Extracted material:
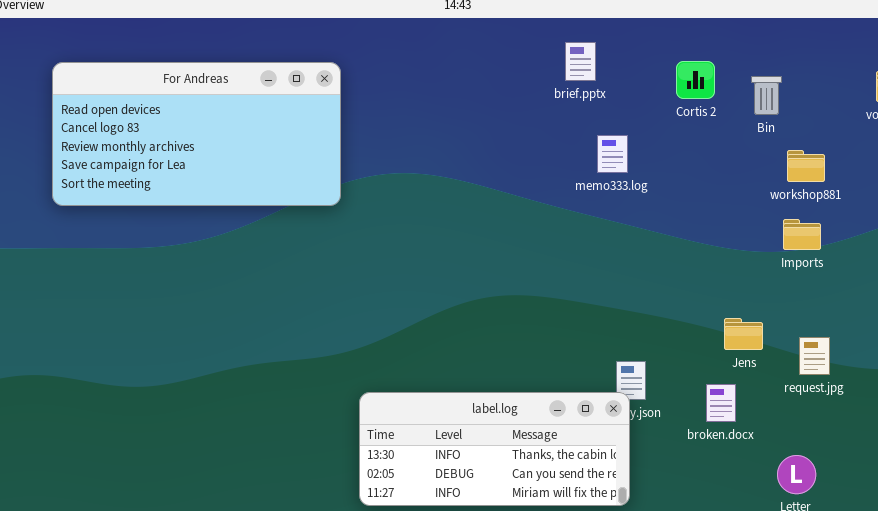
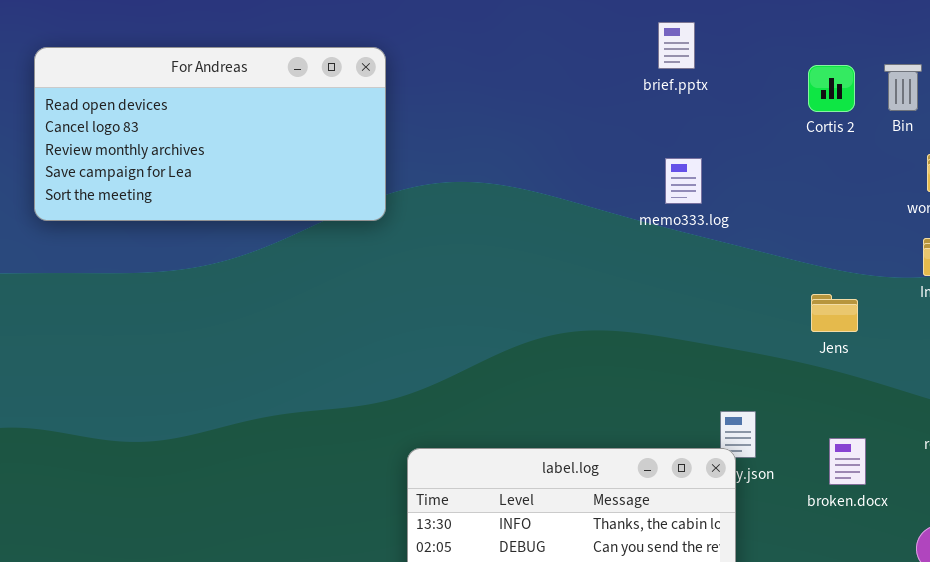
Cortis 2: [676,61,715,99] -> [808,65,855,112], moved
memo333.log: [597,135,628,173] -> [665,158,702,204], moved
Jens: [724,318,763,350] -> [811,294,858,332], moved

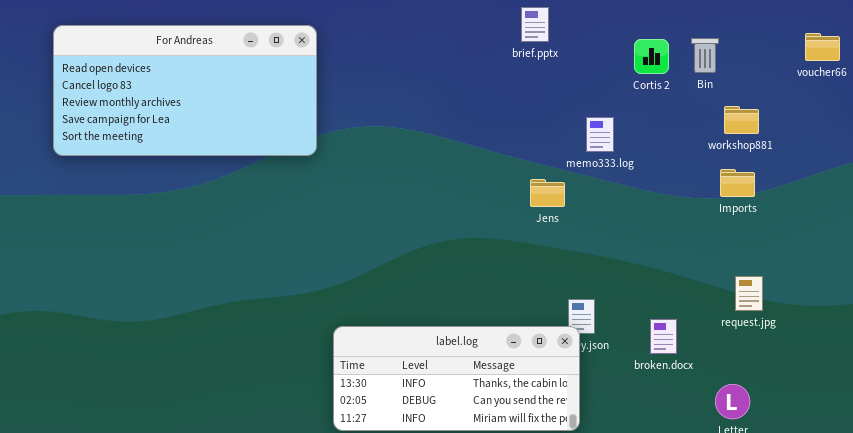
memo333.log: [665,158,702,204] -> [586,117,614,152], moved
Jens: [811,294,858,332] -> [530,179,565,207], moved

The task:
Repeat the lines from the one containing "memo333.log: [665,158,702,204] ->" through the end of the listing, exactly and without any other lines; both ends are included.

Task response:
memo333.log: [665,158,702,204] -> [586,117,614,152], moved
Jens: [811,294,858,332] -> [530,179,565,207], moved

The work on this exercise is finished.